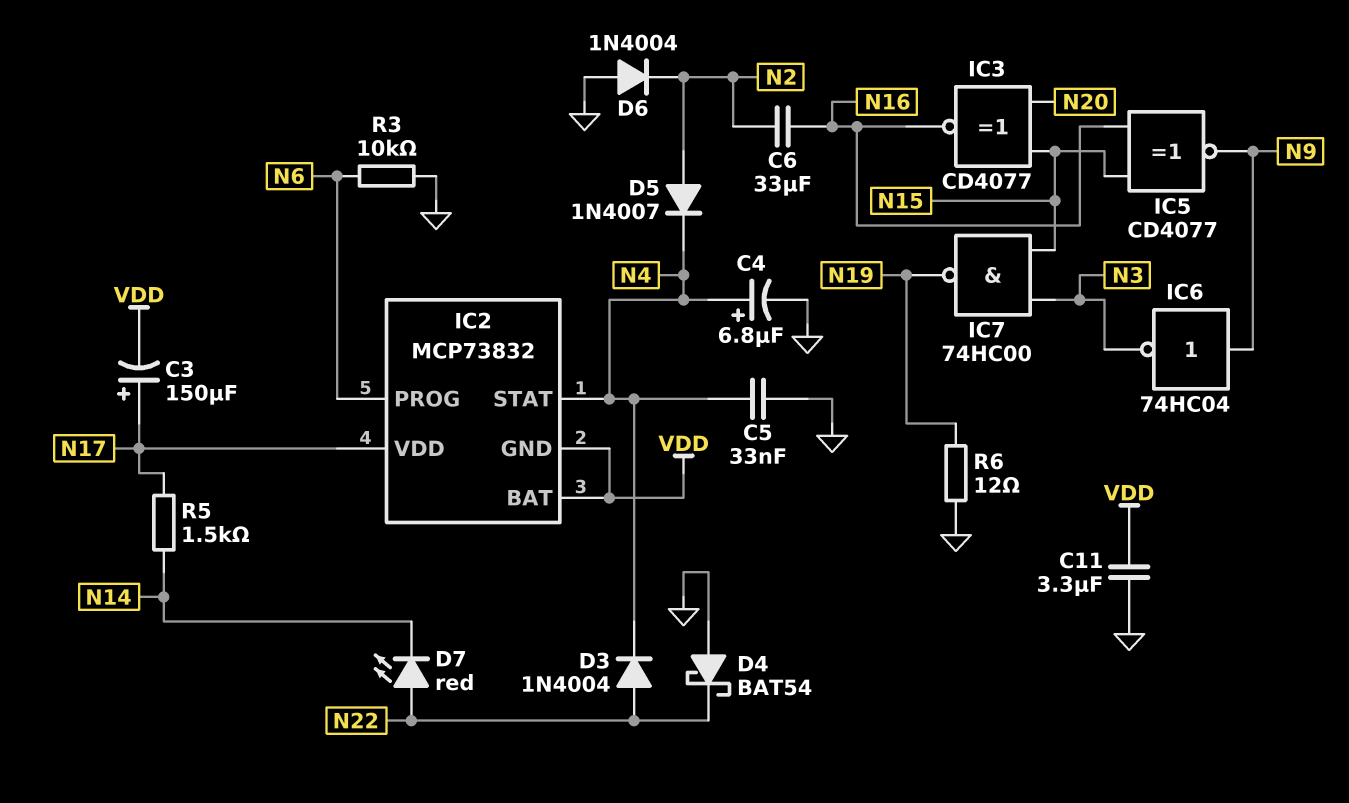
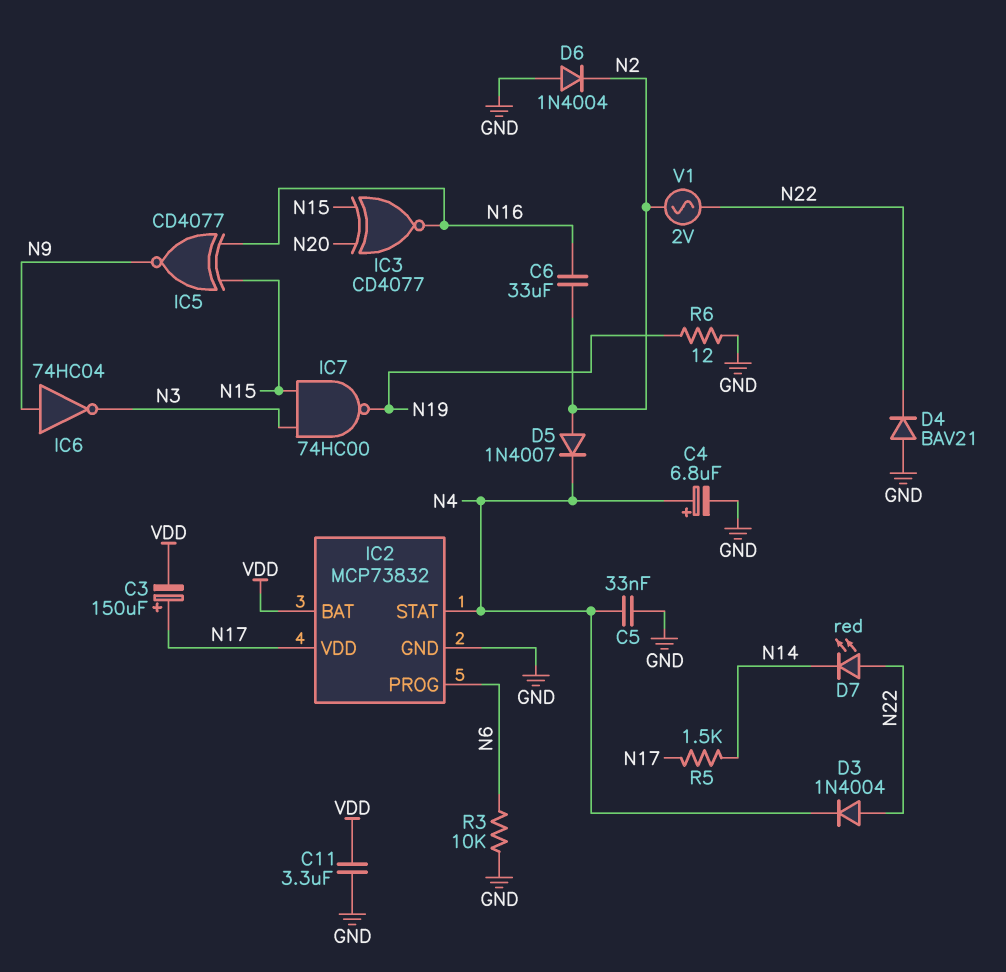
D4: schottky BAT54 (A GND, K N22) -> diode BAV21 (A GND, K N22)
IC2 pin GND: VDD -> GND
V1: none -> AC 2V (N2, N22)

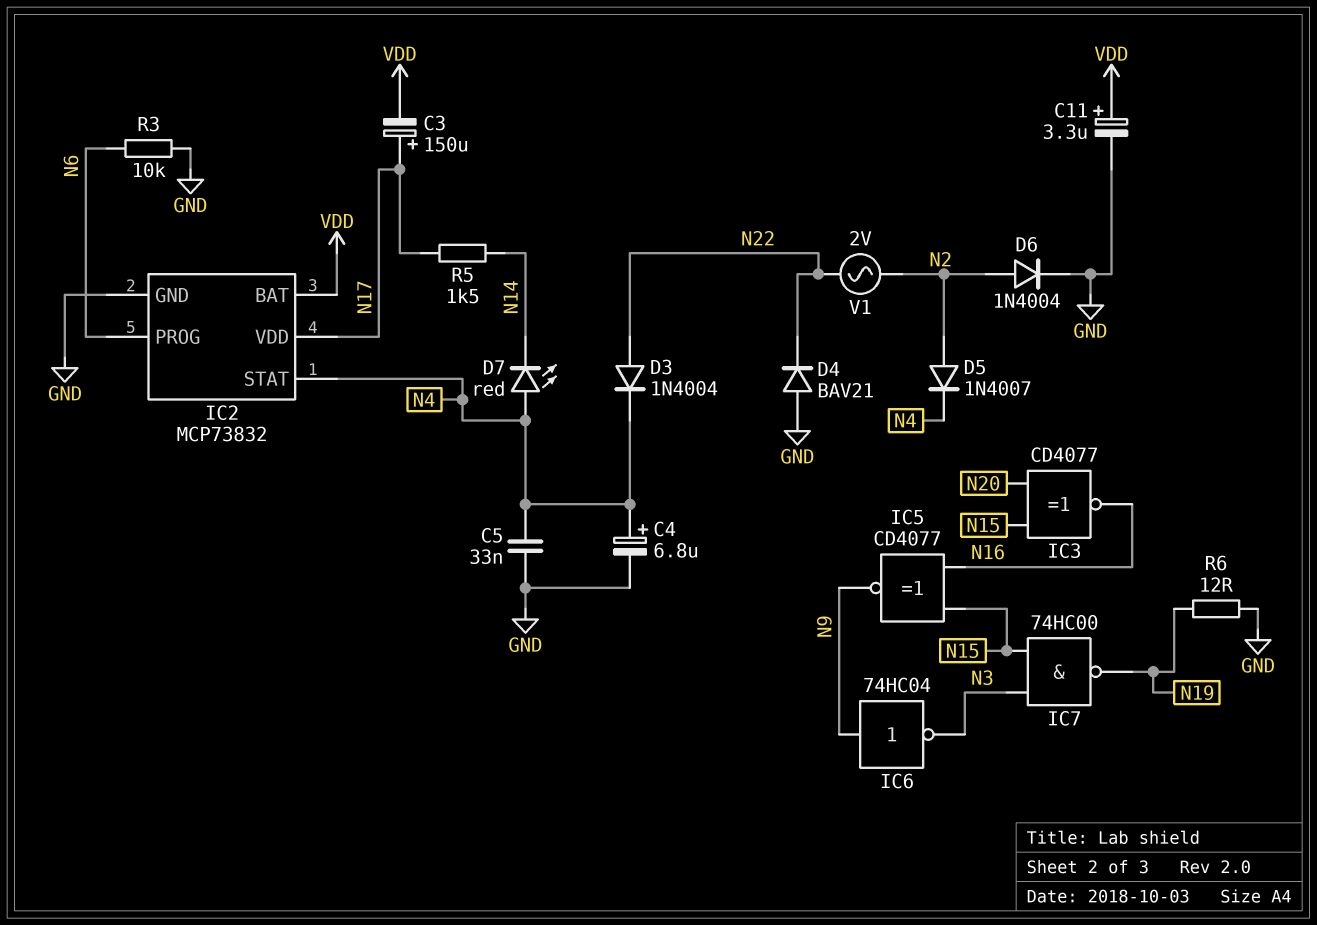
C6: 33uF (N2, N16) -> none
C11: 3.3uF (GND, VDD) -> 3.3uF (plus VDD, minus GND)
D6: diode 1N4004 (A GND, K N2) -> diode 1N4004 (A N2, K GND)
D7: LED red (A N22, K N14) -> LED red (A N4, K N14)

* _Requirement_:
Print the data word for word and omit the pictures.

* _Result of this task_:
D4: schottky BAT54 (A GND, K N22) -> diode BAV21 (A GND, K N22)
IC2 pin GND: VDD -> GND
V1: none -> AC 2V (N2, N22)

C6: 33uF (N2, N16) -> none
C11: 3.3uF (GND, VDD) -> 3.3uF (plus VDD, minus GND)
D6: diode 1N4004 (A GND, K N2) -> diode 1N4004 (A N2, K GND)
D7: LED red (A N22, K N14) -> LED red (A N4, K N14)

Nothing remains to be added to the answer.